__Task prompt__:
Would you print out all of the data exactly and keep the pictures out of it?

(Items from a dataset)
--------------------------------------------------

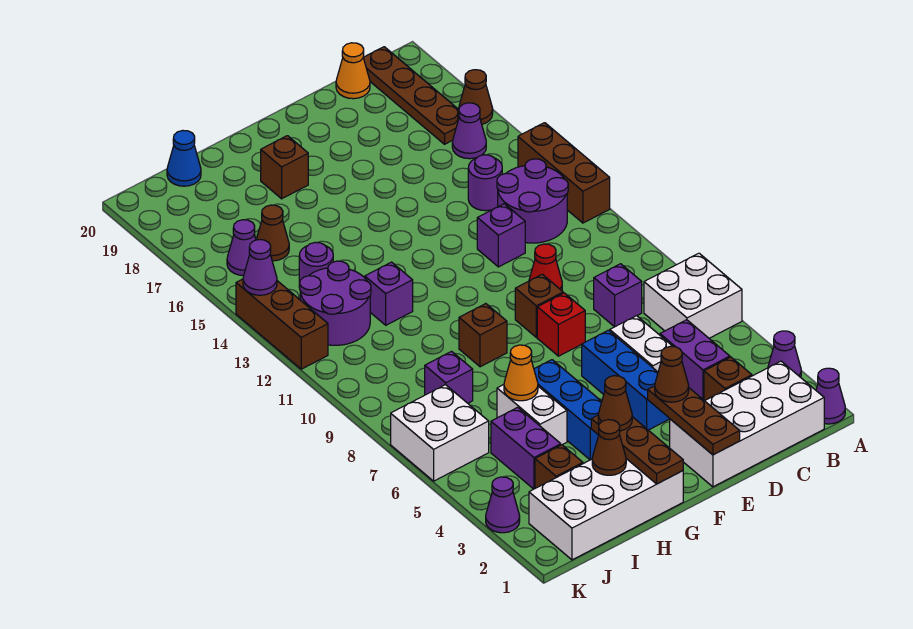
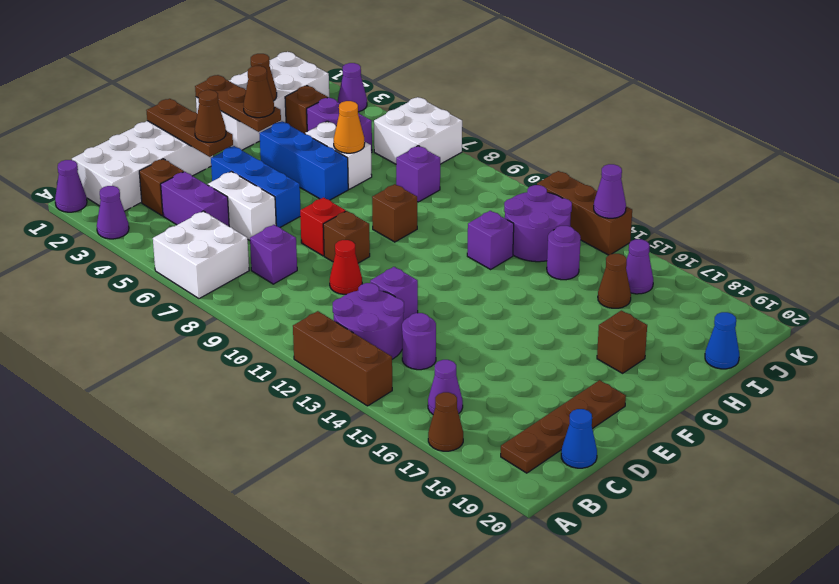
brown plate B17:B20 level 1 -> brown plate B19:E19 level 1
orange cone C20 level 1 -> blue cone C20 level 1

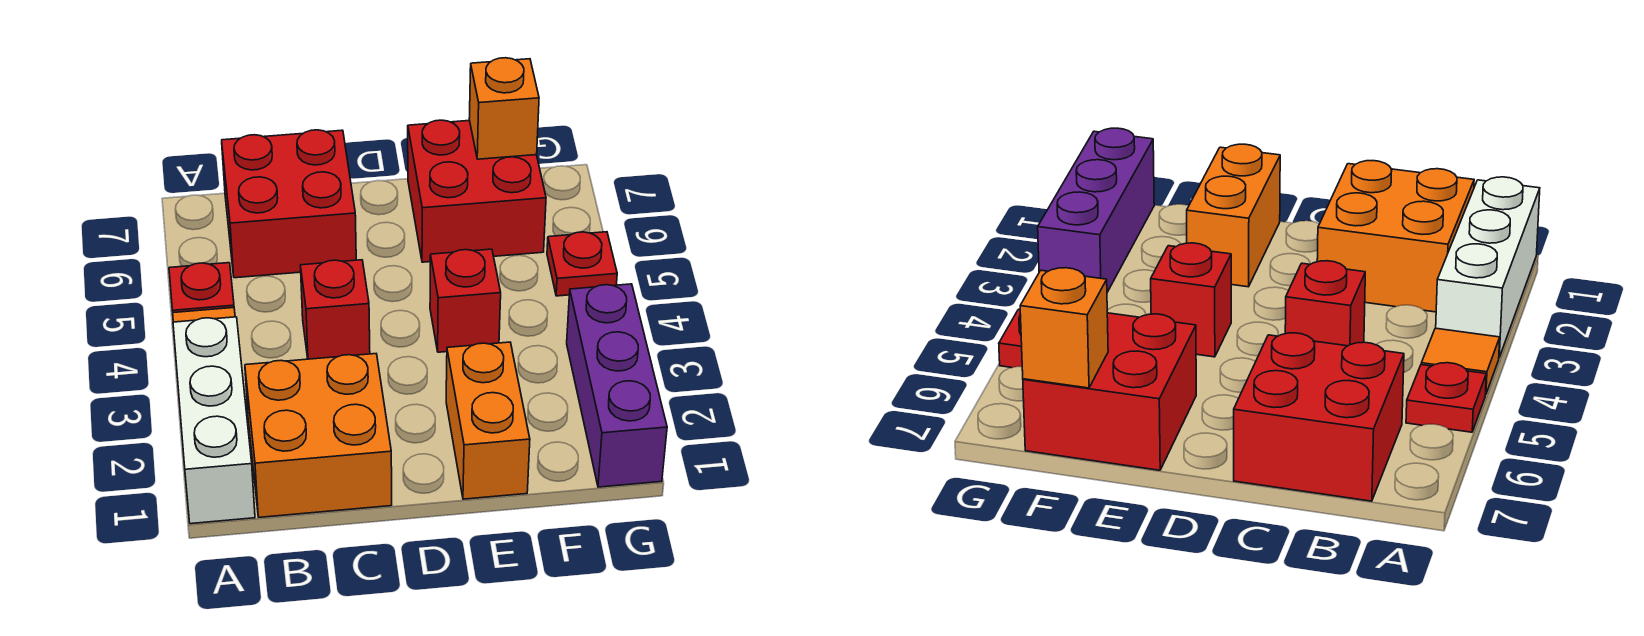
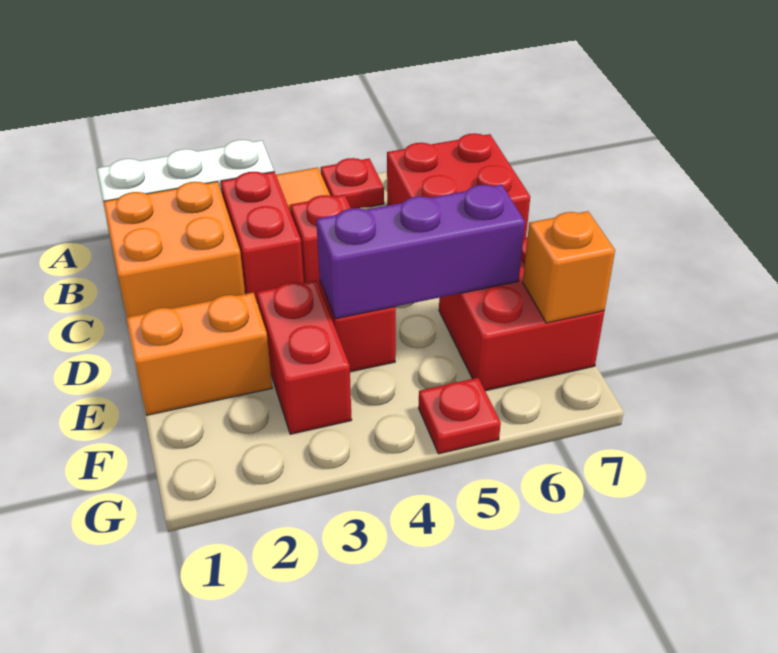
none -> red brick B3:C3 level 1
none -> red brick E3:F3 level 1
purple brick G1:G3 level 1 -> purple brick E4:E6 level 2

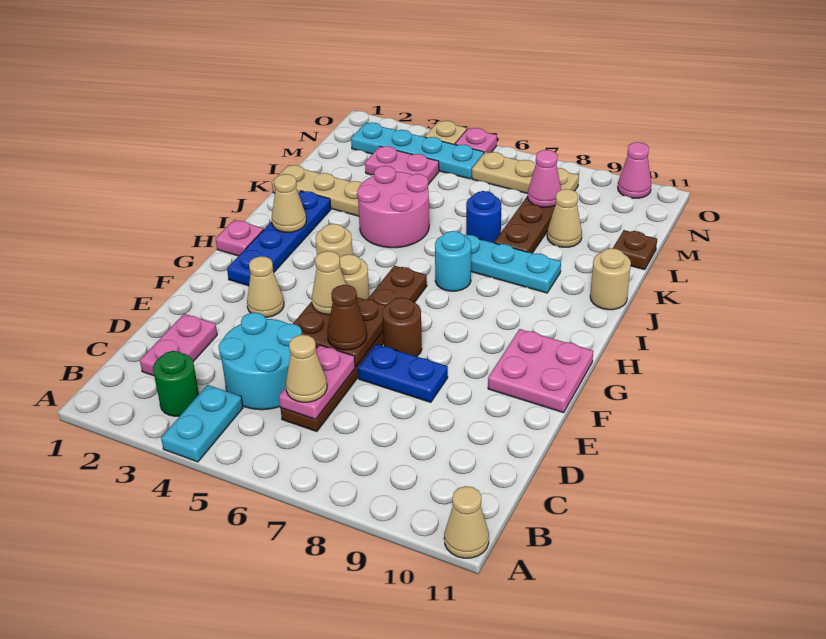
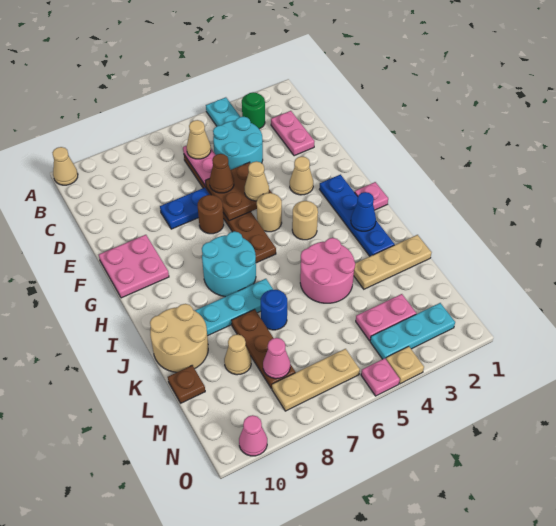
tan cone I2 level 2 -> blue cone I2 level 2
cyan round brick I7 level 1 -> cyan round brick H7:I8 level 1
tan round brick J11 level 1 -> tan round brick J10:K11 level 1
cyan plate N2:N5 level 1 -> cyan plate N2:N4 level 1

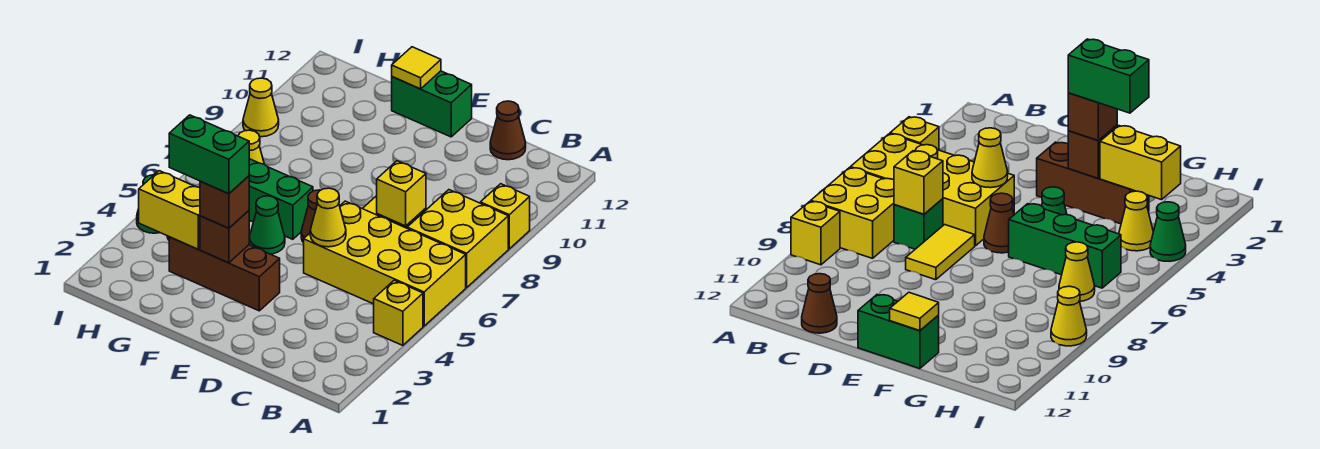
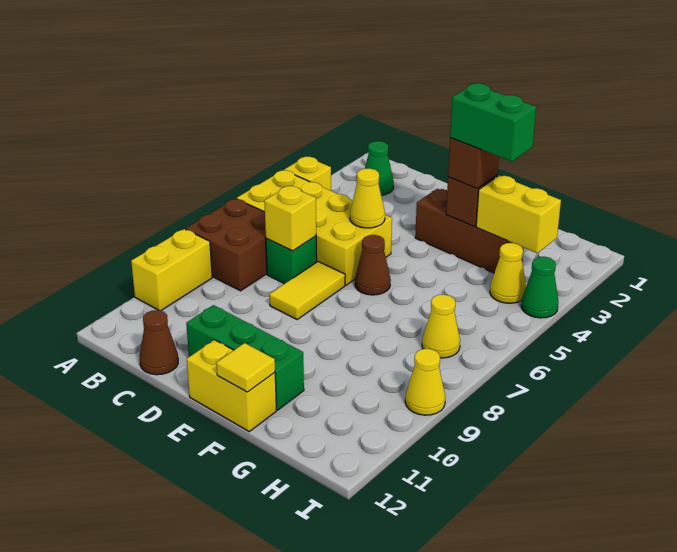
yellow brick A7:B8 level 1 -> brown brick A7:B8 level 1
yellow brick A9 level 1 -> yellow brick A9:A10 level 1
green brick E12:F12 level 1 -> yellow brick E12:F12 level 1
green cone F5 level 1 -> green cone B2 level 1
green brick F6:H6 level 1 -> green brick D11:F11 level 1

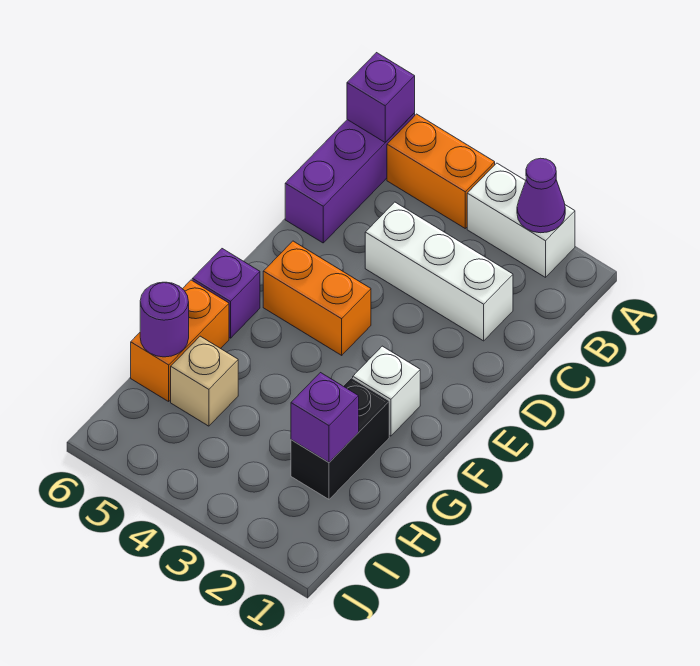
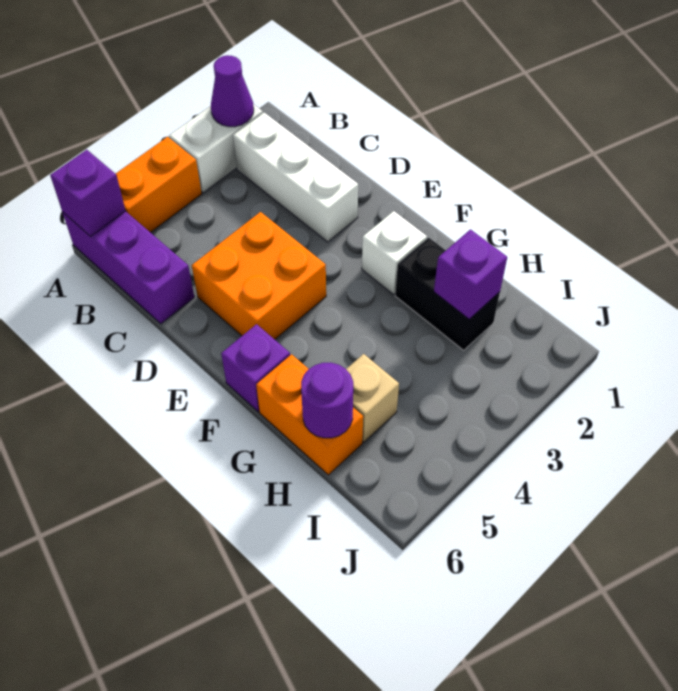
white brick C2:C4 level 1 -> white brick B2:D2 level 1
orange brick E4:E5 level 1 -> orange brick D4:E5 level 1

--------------------------------------------------

__Solution to this task__:
brown plate B17:B20 level 1 -> brown plate B19:E19 level 1
orange cone C20 level 1 -> blue cone C20 level 1

none -> red brick B3:C3 level 1
none -> red brick E3:F3 level 1
purple brick G1:G3 level 1 -> purple brick E4:E6 level 2

tan cone I2 level 2 -> blue cone I2 level 2
cyan round brick I7 level 1 -> cyan round brick H7:I8 level 1
tan round brick J11 level 1 -> tan round brick J10:K11 level 1
cyan plate N2:N5 level 1 -> cyan plate N2:N4 level 1

yellow brick A7:B8 level 1 -> brown brick A7:B8 level 1
yellow brick A9 level 1 -> yellow brick A9:A10 level 1
green brick E12:F12 level 1 -> yellow brick E12:F12 level 1
green cone F5 level 1 -> green cone B2 level 1
green brick F6:H6 level 1 -> green brick D11:F11 level 1

white brick C2:C4 level 1 -> white brick B2:D2 level 1
orange brick E4:E5 level 1 -> orange brick D4:E5 level 1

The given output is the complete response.